**ASSIGNMENT**
Your answer must hold only the lines below from the line containing "white fish: 4 -> 1" through the line containing "yellow star: 5 -> 6", each reproduced exactly.

**LISTED RECORDS**
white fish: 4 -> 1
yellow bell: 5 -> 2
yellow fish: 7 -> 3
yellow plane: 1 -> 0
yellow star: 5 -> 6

...

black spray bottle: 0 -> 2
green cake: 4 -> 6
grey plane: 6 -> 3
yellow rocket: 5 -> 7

**YOUR SOLUTION**
white fish: 4 -> 1
yellow bell: 5 -> 2
yellow fish: 7 -> 3
yellow plane: 1 -> 0
yellow star: 5 -> 6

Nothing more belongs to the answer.